EXERCISE PROMPT: Starting with the line that contains "light bulb in blue <290" and stopping after the line that contains "teapot in orange <548", copy the entries below exactly. Include nothing else.

MATERIAL FOR THIS EXERCISE:
※

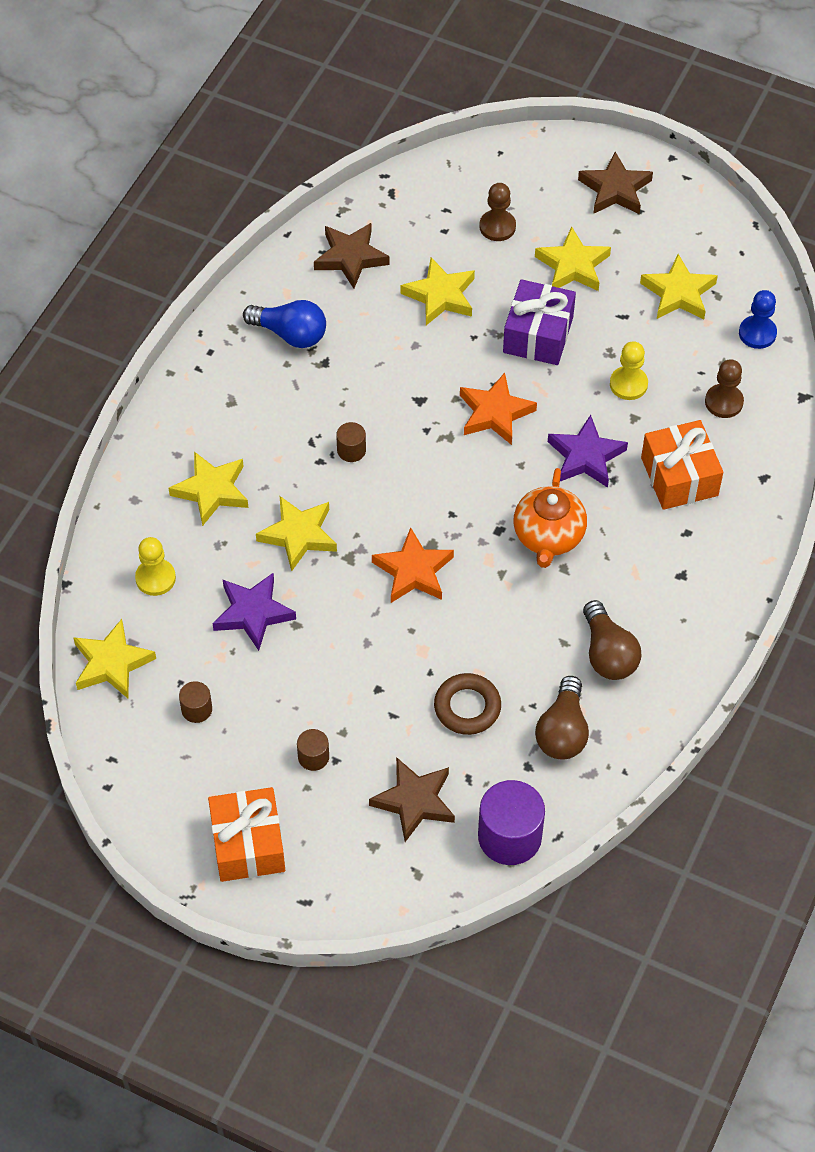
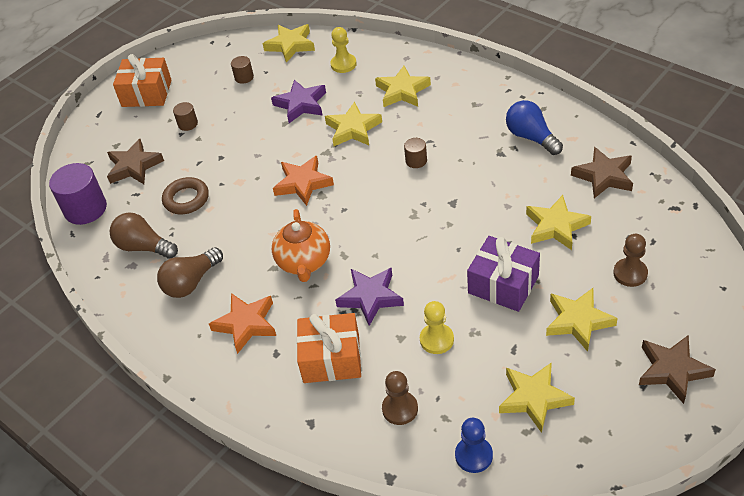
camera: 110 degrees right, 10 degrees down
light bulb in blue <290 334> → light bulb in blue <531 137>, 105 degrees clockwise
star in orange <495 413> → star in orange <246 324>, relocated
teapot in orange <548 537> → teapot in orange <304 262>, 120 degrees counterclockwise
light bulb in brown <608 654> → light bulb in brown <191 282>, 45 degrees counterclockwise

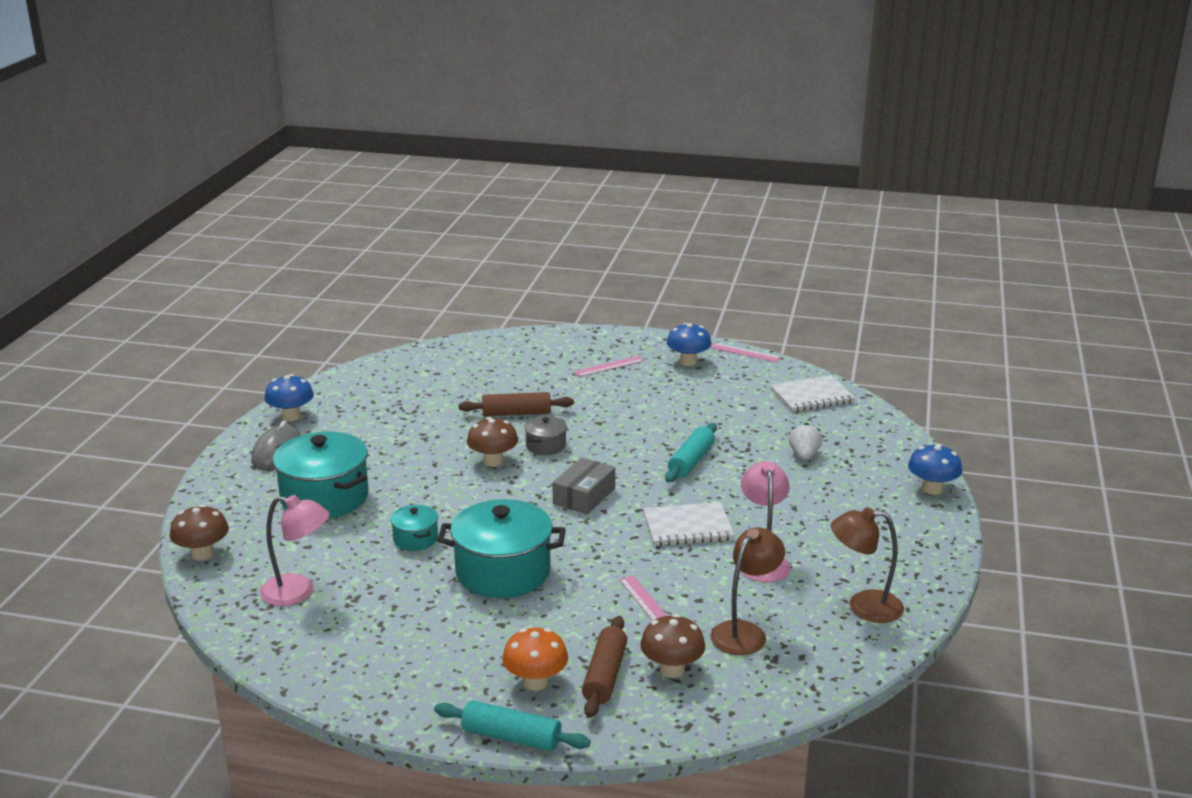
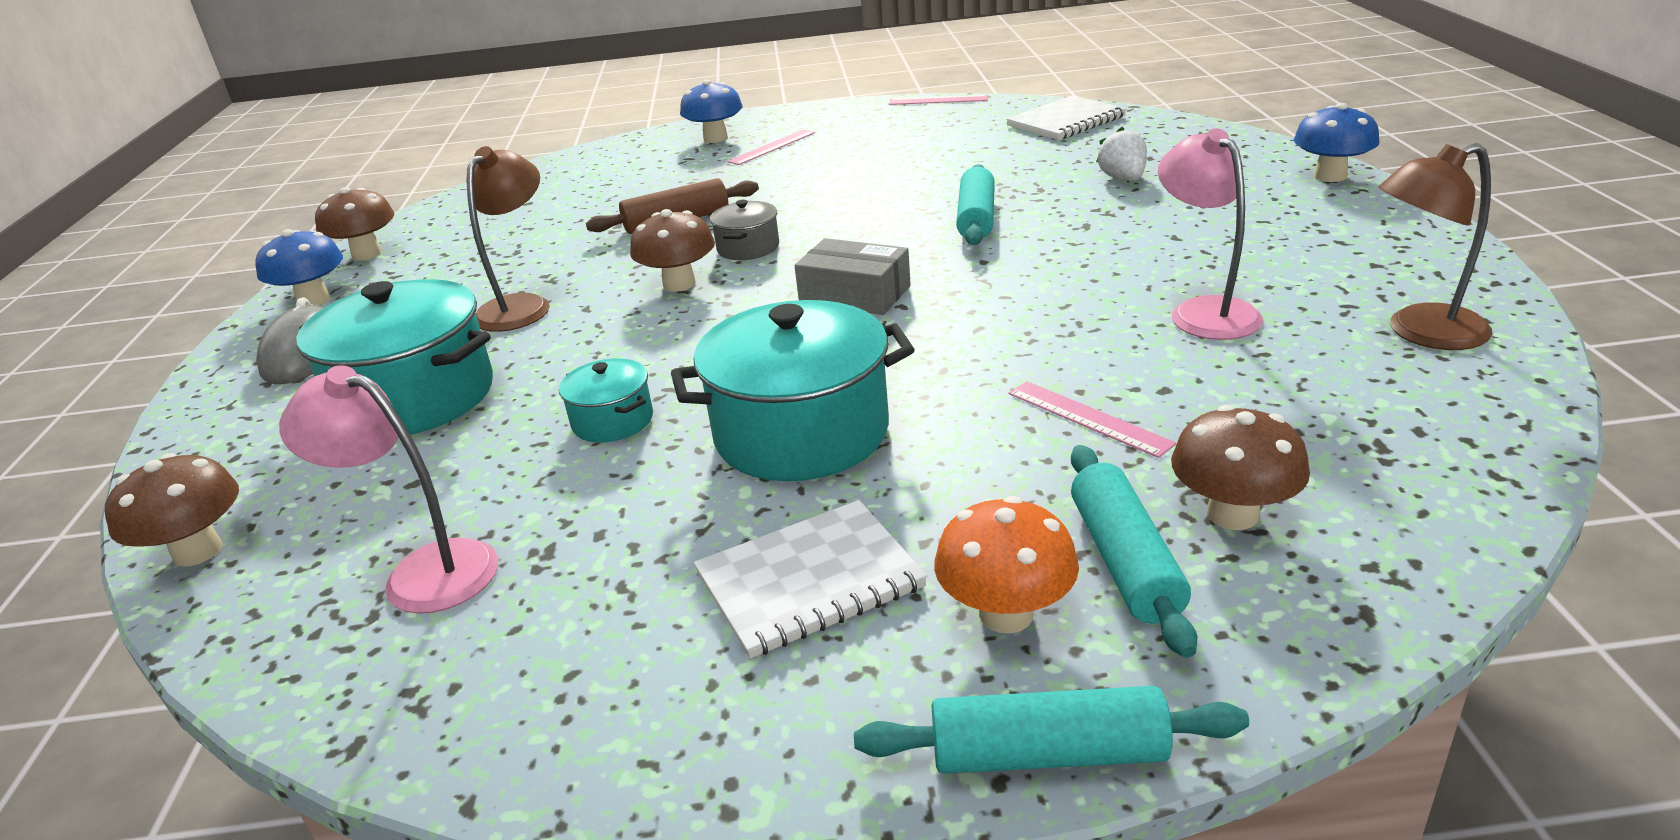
camera: 15 degrees left, 5 degrees up
mushroom in blue <688 362> → mushroom in blue <715 138>, relocated
box in grey <584 496> → box in grey <855 294>, 75 degrees counterclockwise
lamp in pink <298 592> → lamp in pink <423 571>, 150 degrees counterclockwise
notebook in white <687 527> → notebook in white <809 581>, relocated
lamp in brown <745 632> → lamp in brown <521 306>, relocated
rolling pin in brown <605 675> → rolling pin in turquoise <1125 561>
- → mushroom in brown <367 254>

※

ANSWER TO THE EXERCISE:
light bulb in blue <290 334> → light bulb in blue <531 137>, 105 degrees clockwise
star in orange <495 413> → star in orange <246 324>, relocated
teapot in orange <548 537> → teapot in orange <304 262>, 120 degrees counterclockwise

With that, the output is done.